### [Data listing]

=== Section Start ===

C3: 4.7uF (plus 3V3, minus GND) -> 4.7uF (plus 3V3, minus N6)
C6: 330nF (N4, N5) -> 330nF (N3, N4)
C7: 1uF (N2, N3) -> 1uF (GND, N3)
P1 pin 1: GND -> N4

=== Section End ===
=== Section Start ===

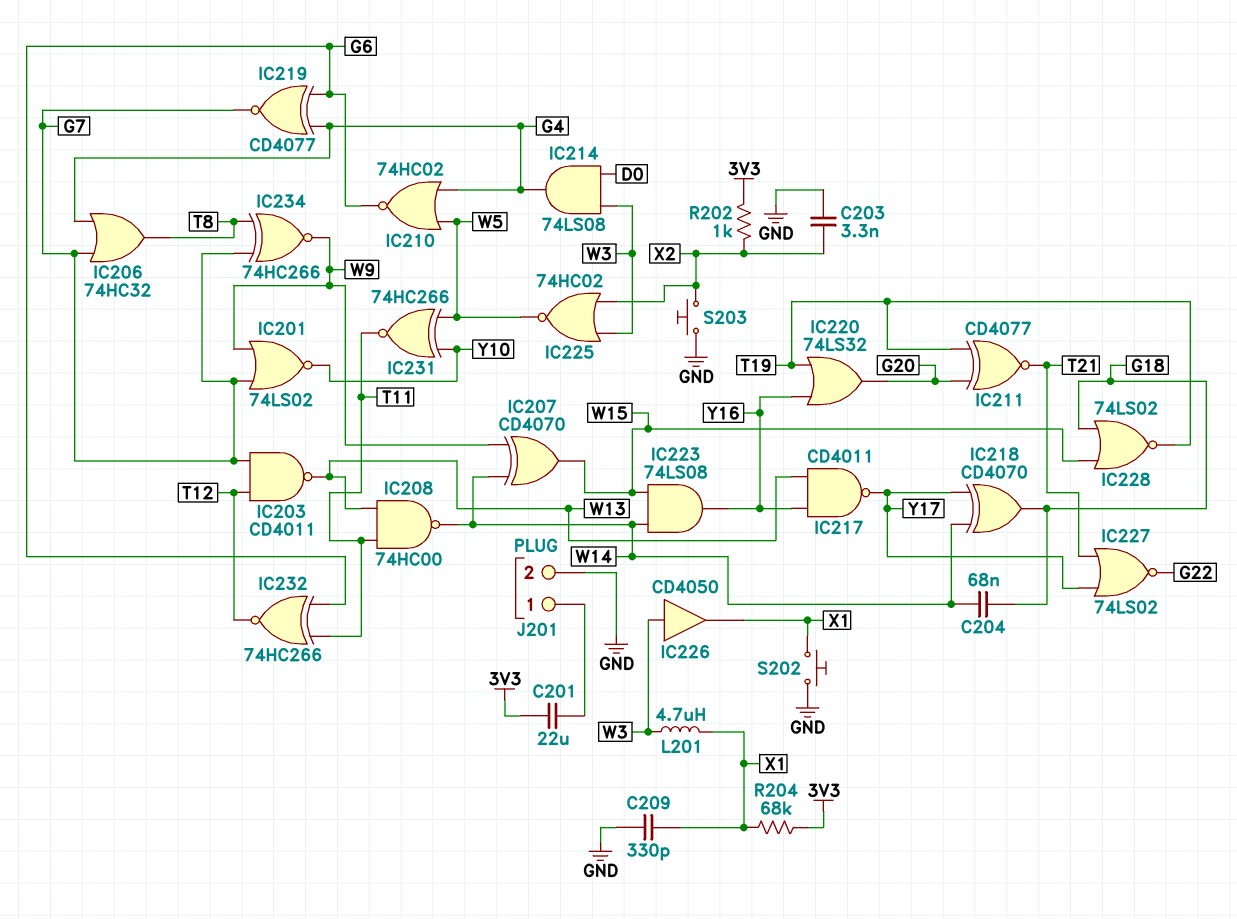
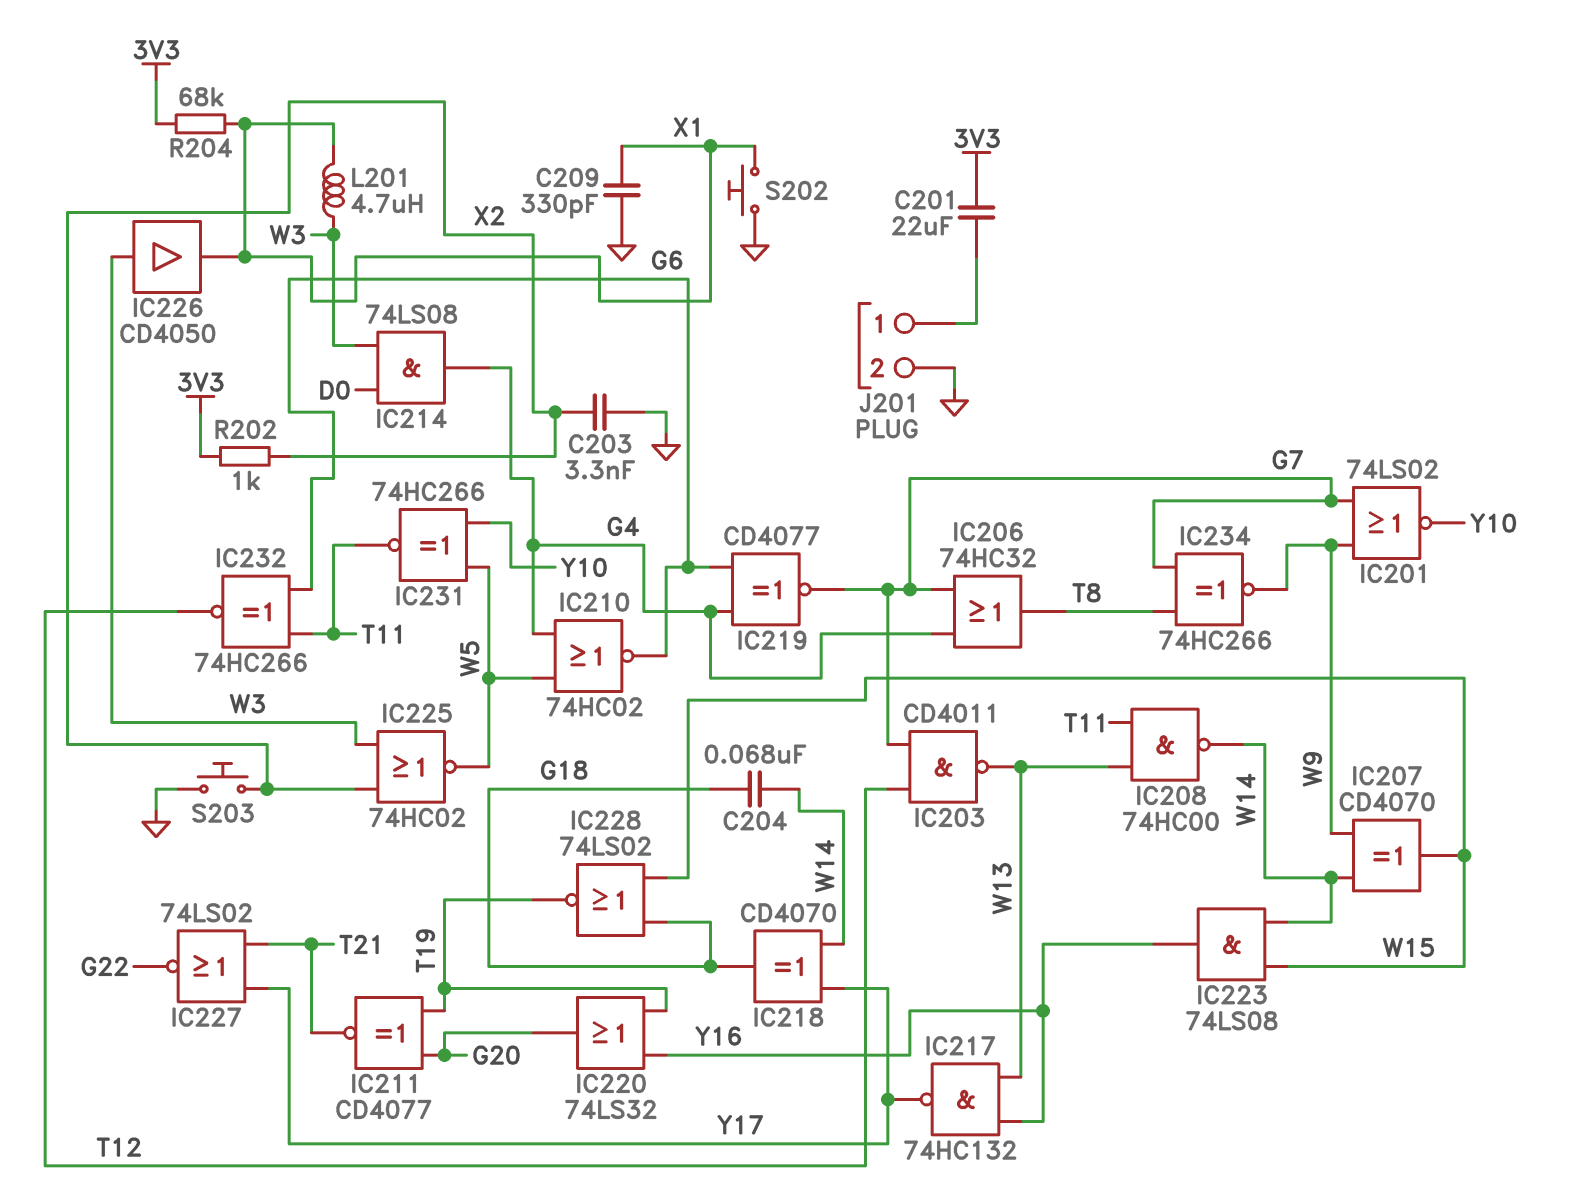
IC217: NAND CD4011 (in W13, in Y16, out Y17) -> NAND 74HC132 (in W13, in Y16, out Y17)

=== Section End ===
=== Section Start ===

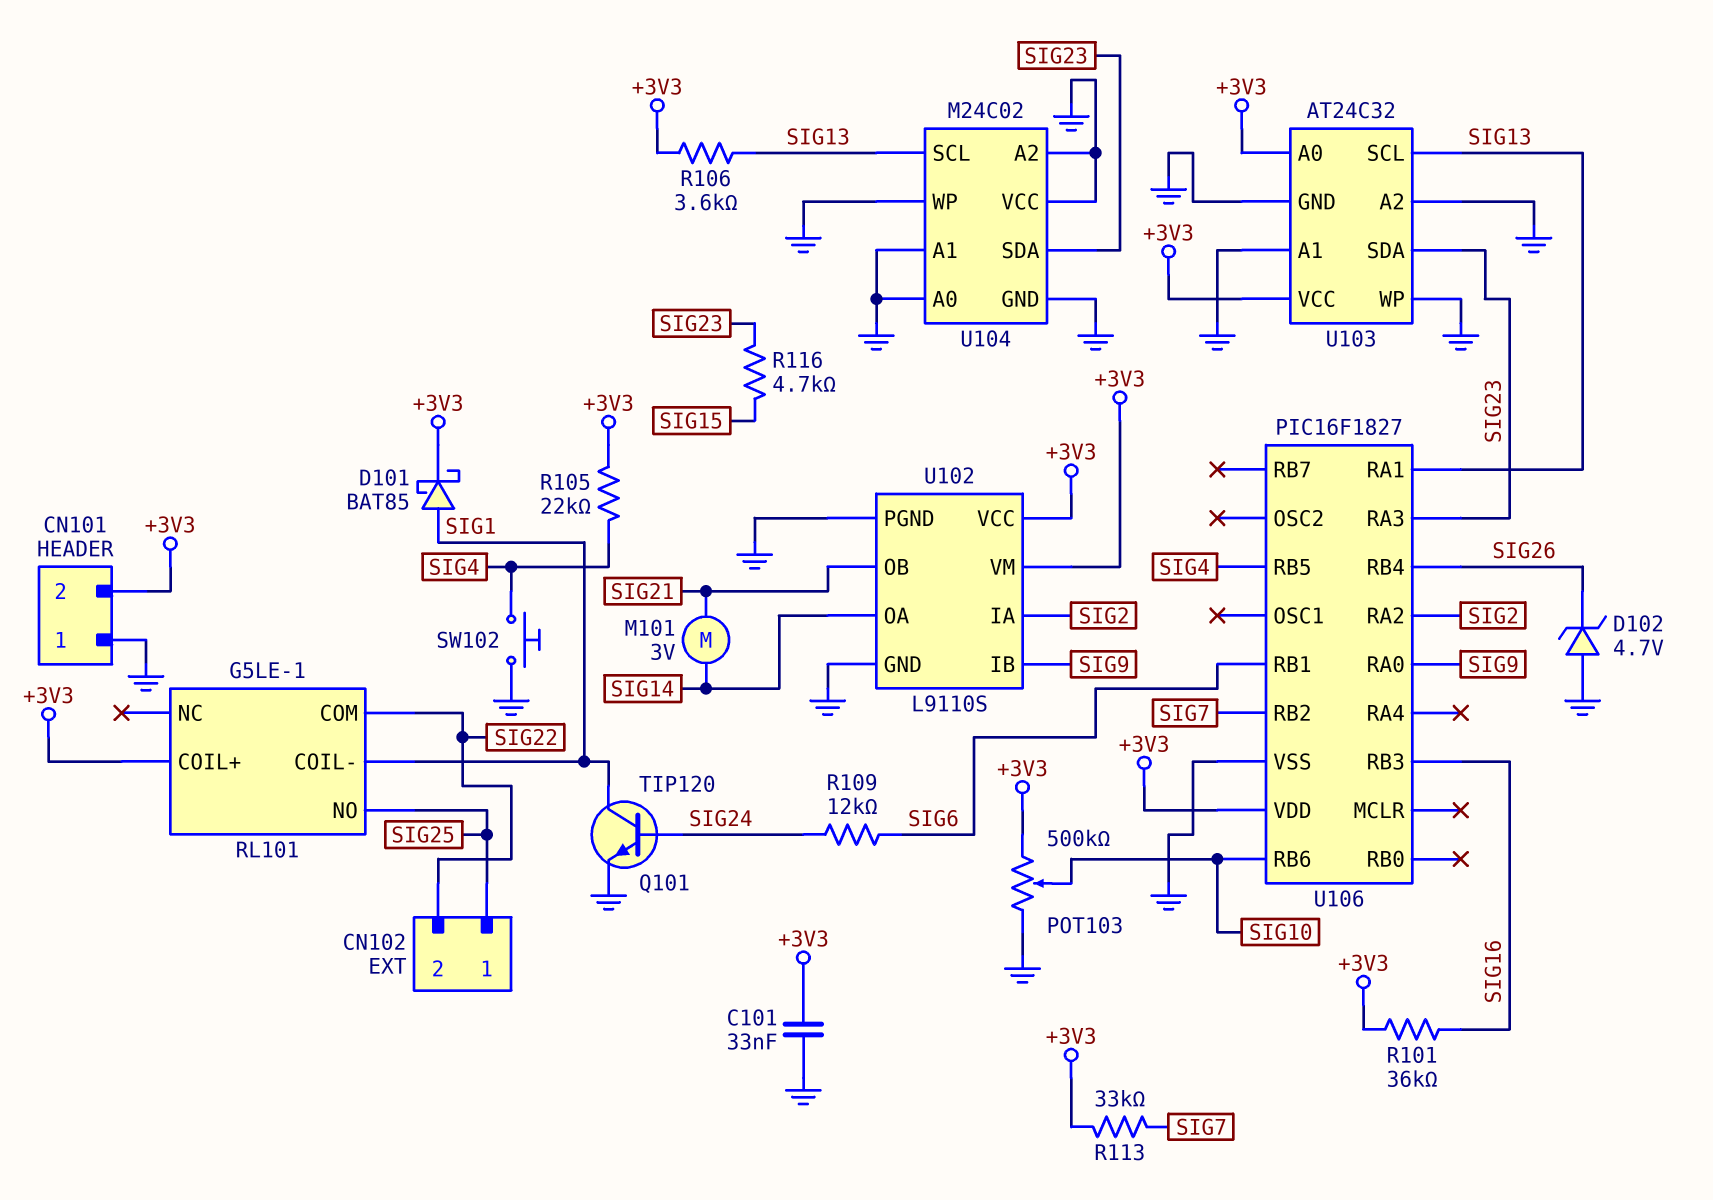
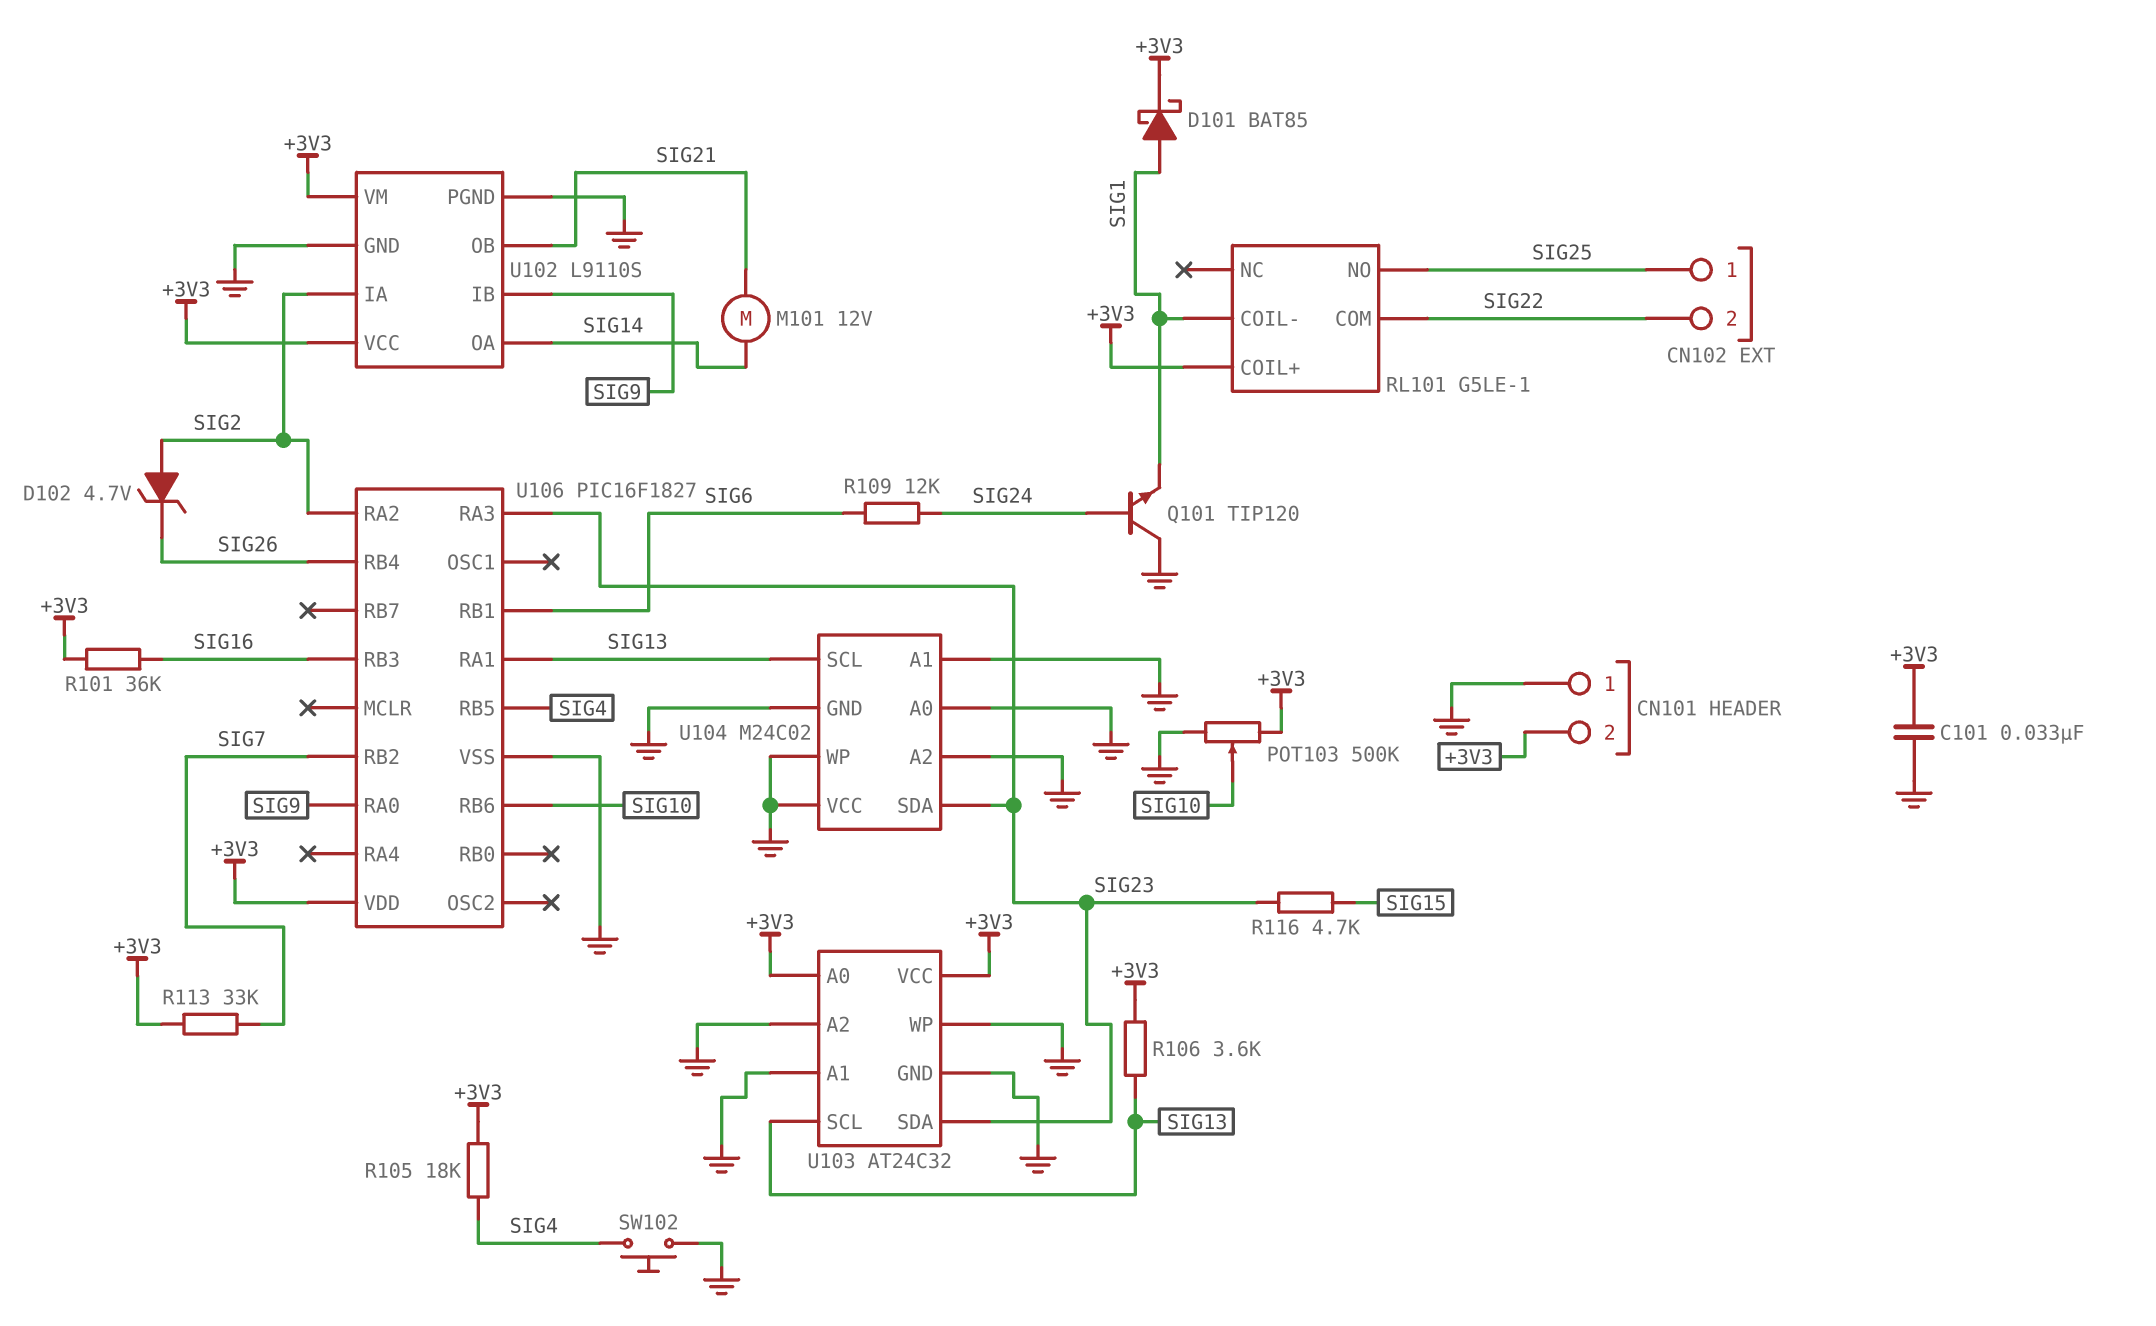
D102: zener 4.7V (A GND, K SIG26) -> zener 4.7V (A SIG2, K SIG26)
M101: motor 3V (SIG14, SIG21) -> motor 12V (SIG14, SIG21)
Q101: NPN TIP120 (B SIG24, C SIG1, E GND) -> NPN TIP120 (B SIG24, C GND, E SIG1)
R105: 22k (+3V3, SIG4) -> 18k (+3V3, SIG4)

=== Section End ===

### [Work required]
Starting at the line that has "C3: 4.7uF (plus" in the records above, restate word for word every line until the one that has "P1 pin 1: GND -> N4", and include that one as well.

### [Exercise answer]
C3: 4.7uF (plus 3V3, minus GND) -> 4.7uF (plus 3V3, minus N6)
C6: 330nF (N4, N5) -> 330nF (N3, N4)
C7: 1uF (N2, N3) -> 1uF (GND, N3)
P1 pin 1: GND -> N4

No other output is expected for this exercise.